● **EXERCISE AIM**: Wherever the word "PULSE" occurs in the listing, copy the whole line.

● **RECORDED DATA**:

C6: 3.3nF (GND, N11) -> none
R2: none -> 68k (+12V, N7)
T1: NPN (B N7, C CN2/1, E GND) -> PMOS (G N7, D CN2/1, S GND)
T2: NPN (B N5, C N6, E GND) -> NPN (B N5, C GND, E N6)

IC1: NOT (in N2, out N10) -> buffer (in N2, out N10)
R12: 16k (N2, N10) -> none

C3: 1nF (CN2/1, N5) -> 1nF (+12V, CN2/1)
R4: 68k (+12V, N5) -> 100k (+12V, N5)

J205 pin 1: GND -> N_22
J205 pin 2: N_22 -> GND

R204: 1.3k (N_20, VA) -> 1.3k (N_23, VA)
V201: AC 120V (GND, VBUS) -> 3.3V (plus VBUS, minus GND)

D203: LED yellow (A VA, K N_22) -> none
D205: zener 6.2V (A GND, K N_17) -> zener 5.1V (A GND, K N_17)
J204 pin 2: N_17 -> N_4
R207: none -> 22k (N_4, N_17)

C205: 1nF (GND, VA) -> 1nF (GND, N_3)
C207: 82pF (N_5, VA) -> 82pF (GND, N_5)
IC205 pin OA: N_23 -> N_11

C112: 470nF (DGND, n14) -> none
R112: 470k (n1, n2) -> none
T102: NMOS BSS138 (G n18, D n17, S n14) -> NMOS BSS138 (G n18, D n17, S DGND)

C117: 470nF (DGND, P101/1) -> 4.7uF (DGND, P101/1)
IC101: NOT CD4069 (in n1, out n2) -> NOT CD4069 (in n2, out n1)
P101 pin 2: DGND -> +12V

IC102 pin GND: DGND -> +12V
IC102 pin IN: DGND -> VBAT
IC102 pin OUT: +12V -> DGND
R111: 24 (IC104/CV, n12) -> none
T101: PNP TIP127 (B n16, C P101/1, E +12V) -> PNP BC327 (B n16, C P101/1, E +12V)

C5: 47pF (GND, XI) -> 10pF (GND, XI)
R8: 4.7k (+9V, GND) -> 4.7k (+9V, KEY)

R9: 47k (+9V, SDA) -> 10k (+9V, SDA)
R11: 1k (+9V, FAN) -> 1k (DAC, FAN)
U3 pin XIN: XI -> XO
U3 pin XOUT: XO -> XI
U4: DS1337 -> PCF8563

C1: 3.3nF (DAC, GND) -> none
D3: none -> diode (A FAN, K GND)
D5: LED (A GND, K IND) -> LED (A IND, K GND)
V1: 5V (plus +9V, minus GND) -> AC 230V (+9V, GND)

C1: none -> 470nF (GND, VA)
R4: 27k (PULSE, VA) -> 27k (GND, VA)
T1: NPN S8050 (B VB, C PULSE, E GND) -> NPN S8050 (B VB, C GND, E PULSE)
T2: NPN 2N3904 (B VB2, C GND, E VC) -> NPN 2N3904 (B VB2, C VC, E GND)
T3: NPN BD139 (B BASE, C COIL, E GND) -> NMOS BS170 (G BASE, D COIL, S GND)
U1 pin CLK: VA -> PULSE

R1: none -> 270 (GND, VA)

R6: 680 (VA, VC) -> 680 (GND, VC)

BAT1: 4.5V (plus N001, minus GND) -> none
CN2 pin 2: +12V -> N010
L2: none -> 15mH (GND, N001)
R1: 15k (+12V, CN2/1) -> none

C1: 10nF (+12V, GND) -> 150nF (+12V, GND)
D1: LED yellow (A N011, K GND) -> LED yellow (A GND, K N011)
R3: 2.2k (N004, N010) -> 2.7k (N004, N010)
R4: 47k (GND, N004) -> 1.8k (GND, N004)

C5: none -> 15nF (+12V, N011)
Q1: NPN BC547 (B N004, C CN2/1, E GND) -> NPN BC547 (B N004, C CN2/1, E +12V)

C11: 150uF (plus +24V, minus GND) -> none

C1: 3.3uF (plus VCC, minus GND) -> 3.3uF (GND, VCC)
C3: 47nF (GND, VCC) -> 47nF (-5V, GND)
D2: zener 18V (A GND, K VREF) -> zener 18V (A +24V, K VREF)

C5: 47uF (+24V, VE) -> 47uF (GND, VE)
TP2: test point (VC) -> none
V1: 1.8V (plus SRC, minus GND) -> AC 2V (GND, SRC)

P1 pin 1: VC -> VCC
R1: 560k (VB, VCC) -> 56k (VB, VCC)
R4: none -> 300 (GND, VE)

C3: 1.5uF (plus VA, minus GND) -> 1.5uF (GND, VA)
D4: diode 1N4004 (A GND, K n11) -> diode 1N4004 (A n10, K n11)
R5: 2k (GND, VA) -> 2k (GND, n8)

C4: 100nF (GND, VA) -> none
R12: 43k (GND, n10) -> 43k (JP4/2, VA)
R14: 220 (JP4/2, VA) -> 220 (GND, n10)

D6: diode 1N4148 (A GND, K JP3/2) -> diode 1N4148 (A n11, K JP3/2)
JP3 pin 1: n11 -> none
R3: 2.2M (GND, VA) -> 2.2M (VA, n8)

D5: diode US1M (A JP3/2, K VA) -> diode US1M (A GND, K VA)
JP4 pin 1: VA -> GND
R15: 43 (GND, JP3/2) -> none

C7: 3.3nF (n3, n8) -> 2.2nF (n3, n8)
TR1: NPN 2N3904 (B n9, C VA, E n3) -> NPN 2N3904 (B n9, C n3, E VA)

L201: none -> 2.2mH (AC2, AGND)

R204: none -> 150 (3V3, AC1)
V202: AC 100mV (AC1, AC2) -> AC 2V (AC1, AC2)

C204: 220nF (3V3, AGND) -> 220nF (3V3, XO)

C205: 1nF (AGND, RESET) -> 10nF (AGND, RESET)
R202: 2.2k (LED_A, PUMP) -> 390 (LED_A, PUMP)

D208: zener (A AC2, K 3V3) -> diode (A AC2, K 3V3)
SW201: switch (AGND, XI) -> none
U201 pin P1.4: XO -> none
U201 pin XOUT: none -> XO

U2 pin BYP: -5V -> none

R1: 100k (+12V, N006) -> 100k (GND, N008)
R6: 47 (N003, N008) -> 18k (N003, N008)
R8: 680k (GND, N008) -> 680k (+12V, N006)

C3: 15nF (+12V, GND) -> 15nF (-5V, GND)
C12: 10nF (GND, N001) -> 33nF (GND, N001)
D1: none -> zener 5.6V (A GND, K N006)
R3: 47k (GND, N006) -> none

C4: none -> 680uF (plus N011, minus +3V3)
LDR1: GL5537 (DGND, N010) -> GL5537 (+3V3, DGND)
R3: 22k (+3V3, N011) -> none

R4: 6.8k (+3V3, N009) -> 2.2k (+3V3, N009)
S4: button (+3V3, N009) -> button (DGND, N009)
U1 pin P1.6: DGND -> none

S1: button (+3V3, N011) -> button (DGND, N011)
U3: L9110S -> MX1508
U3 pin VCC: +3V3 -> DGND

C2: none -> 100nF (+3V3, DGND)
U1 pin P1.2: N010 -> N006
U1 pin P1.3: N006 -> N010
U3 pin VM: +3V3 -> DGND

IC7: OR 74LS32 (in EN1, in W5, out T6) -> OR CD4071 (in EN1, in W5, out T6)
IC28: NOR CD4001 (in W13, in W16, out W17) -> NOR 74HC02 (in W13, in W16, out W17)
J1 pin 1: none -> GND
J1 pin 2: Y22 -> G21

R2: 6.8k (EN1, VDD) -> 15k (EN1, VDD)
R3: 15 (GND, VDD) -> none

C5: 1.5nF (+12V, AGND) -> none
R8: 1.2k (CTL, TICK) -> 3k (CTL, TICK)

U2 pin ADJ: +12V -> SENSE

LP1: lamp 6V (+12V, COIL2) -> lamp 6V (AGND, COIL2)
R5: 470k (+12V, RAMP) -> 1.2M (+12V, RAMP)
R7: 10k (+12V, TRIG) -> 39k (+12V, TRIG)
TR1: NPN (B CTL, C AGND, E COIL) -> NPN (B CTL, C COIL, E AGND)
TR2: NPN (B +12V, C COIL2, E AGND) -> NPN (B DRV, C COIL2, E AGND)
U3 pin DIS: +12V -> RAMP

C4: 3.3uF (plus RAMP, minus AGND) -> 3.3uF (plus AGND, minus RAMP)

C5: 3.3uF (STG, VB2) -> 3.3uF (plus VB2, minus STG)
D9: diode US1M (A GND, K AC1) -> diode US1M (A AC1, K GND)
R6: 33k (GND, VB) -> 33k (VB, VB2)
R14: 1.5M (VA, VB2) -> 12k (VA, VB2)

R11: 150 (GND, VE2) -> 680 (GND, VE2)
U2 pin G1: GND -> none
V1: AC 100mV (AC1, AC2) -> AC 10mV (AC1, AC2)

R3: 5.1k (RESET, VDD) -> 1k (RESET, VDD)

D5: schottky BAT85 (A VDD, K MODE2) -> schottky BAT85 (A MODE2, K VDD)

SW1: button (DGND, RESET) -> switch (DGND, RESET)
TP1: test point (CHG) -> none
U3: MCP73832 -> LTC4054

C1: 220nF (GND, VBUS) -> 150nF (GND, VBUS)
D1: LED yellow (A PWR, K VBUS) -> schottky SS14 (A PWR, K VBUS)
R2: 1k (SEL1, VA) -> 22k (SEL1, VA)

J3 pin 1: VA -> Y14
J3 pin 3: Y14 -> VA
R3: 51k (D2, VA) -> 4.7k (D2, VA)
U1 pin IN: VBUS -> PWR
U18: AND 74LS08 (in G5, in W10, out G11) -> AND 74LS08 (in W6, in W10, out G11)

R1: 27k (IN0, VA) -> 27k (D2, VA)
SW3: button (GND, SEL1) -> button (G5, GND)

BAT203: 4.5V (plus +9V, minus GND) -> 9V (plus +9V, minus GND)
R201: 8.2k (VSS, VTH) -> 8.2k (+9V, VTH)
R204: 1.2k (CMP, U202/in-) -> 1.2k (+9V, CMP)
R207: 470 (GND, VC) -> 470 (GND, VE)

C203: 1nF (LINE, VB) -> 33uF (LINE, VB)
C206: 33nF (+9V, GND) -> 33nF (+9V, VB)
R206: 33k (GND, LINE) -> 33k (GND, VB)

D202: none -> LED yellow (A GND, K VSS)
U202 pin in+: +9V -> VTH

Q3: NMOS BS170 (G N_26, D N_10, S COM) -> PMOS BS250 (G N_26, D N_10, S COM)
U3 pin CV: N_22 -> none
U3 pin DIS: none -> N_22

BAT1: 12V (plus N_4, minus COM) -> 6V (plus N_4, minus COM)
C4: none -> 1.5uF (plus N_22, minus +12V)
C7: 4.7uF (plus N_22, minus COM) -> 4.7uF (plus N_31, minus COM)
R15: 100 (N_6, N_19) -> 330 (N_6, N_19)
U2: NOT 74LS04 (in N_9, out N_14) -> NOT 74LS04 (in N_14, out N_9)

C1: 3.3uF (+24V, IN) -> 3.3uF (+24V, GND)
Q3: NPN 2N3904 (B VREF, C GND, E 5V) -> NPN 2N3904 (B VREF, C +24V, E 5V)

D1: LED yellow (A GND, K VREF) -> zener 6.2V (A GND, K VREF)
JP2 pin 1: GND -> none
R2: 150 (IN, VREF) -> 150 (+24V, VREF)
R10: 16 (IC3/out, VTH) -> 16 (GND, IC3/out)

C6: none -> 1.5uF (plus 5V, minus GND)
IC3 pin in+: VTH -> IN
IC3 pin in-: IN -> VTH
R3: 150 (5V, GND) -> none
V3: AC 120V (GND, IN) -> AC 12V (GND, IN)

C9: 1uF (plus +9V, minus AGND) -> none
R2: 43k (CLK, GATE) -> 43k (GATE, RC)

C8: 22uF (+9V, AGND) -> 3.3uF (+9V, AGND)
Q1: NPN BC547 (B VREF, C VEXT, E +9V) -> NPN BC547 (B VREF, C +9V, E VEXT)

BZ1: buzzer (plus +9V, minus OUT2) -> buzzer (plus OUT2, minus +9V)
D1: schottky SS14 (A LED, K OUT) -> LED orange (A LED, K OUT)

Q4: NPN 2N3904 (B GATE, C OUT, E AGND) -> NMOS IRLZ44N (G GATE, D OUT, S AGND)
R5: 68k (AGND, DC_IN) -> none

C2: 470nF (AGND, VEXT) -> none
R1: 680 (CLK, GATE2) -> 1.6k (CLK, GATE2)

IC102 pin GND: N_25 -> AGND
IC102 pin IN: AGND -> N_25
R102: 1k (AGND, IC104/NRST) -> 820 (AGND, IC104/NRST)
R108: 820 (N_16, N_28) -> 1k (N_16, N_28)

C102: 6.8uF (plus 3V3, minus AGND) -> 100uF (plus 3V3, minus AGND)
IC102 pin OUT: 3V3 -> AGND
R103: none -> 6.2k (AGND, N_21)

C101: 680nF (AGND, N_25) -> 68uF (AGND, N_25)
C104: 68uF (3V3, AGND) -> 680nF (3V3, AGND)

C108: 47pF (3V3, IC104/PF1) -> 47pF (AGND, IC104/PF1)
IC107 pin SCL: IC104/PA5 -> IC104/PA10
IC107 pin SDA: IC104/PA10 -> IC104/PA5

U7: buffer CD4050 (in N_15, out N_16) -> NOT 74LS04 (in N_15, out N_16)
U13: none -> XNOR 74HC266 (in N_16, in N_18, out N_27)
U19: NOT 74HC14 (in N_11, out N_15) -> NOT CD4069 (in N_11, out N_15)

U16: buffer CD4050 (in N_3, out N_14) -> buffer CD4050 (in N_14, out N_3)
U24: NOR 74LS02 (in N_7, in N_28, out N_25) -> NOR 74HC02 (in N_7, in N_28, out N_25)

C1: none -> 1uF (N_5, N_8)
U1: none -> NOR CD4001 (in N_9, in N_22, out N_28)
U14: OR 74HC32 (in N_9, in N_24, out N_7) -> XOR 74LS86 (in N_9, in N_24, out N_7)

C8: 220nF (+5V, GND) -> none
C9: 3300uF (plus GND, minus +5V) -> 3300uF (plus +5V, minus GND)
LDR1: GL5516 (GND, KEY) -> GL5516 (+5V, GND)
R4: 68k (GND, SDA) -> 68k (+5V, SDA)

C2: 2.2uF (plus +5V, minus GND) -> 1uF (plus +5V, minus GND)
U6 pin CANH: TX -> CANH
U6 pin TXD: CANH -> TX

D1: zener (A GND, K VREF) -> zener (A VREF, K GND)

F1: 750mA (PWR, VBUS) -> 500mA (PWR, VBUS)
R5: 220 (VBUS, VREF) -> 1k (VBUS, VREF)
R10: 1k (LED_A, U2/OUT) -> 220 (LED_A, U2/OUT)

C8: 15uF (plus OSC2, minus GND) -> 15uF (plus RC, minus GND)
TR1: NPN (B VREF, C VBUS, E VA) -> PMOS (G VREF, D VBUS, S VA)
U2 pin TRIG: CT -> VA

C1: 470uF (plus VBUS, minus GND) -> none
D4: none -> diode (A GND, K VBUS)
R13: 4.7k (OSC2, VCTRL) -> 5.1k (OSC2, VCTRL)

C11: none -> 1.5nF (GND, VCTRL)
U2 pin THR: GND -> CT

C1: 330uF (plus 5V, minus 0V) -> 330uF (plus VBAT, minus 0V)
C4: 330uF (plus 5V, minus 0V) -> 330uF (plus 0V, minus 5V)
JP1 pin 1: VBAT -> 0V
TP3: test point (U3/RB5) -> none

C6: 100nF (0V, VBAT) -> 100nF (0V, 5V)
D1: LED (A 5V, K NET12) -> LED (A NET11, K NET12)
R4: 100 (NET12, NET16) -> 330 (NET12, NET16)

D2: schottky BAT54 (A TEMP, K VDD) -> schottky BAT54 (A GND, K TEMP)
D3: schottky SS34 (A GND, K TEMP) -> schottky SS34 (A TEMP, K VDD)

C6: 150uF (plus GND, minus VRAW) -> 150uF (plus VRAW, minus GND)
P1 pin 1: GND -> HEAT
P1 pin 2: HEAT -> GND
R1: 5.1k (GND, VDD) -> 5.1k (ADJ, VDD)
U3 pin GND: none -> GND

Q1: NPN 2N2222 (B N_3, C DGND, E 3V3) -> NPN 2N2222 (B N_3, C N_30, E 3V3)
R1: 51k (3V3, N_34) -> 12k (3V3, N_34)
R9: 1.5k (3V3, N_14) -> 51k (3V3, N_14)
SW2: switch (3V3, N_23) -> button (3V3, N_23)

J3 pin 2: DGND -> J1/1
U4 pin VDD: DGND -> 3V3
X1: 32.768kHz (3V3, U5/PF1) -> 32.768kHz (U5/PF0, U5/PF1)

● **OUTPUT OF THE TASK**:
R4: 27k (PULSE, VA) -> 27k (GND, VA)
T1: NPN S8050 (B VB, C PULSE, E GND) -> NPN S8050 (B VB, C GND, E PULSE)
U1 pin CLK: VA -> PULSE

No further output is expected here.